# [Work order]
Report each line of the data below in which "degrees" appears.

# [Records provided]
◆ ◆ ◆ ◆
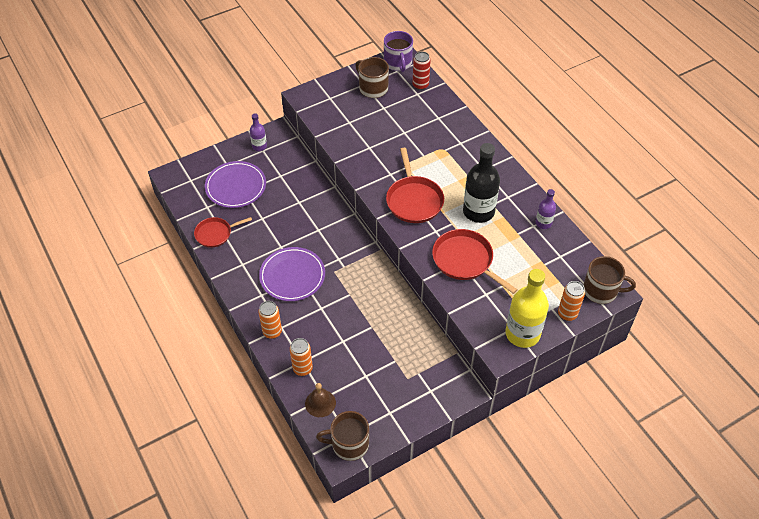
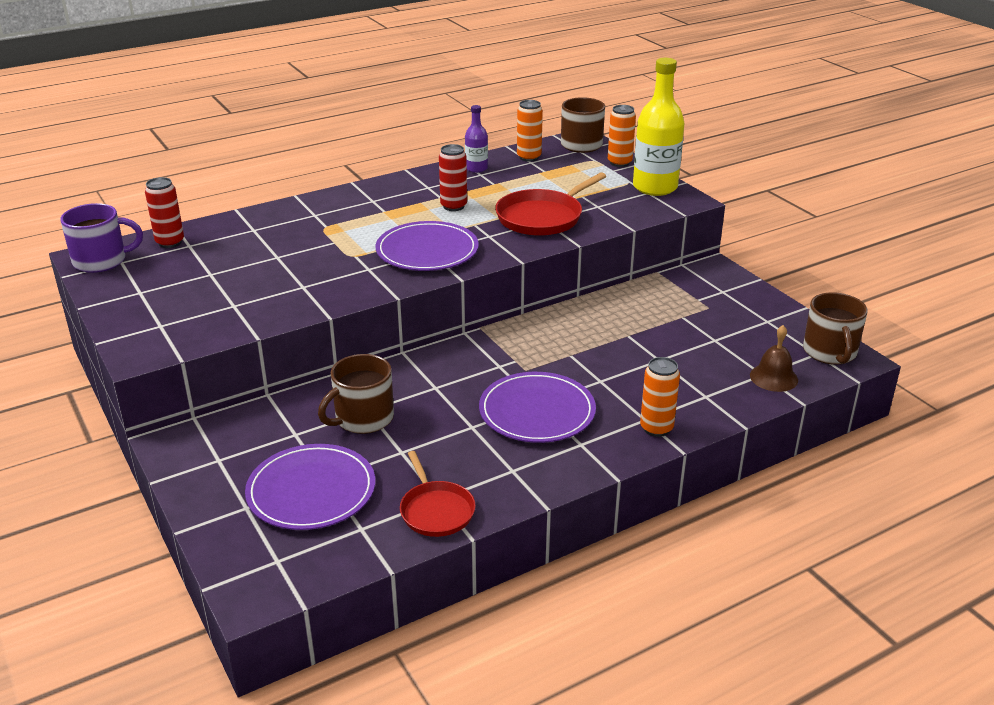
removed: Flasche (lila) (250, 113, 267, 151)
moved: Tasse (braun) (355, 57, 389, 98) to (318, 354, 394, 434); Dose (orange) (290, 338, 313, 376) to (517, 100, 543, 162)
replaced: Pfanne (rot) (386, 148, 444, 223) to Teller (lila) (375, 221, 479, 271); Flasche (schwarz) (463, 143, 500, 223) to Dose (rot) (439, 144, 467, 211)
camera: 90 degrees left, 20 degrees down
◆ ◆ ◆ ◆
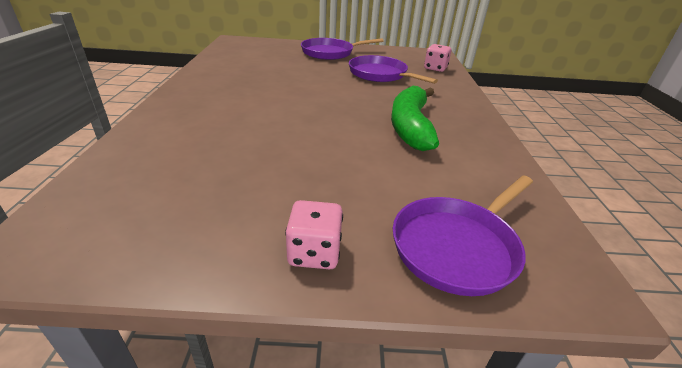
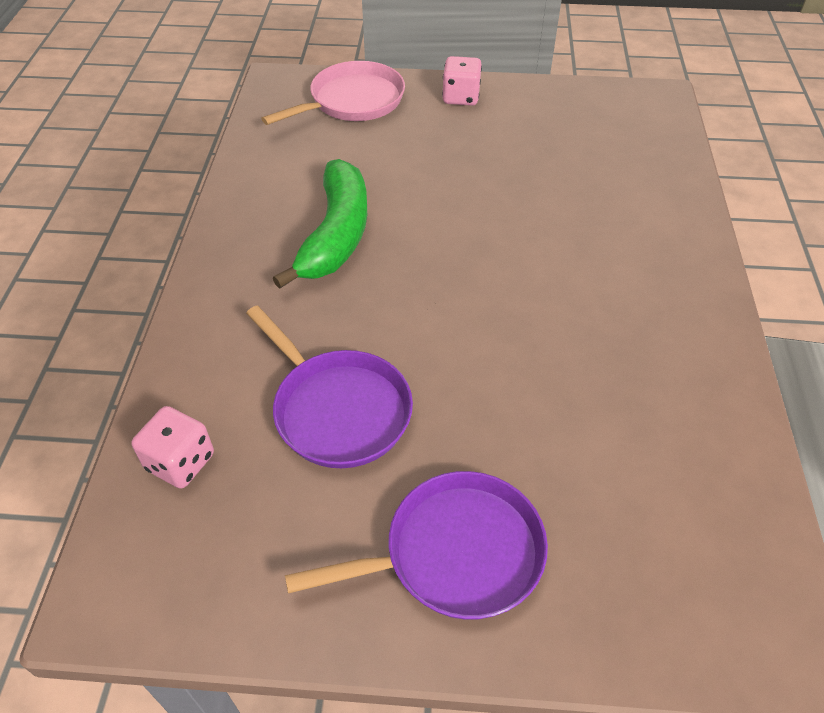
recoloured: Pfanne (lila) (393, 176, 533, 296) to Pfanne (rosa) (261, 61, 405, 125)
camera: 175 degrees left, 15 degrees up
◆ ◆ ◆ ◆
# [Solved problem]
camera: 90 degrees left, 20 degrees down
camera: 175 degrees left, 15 degrees up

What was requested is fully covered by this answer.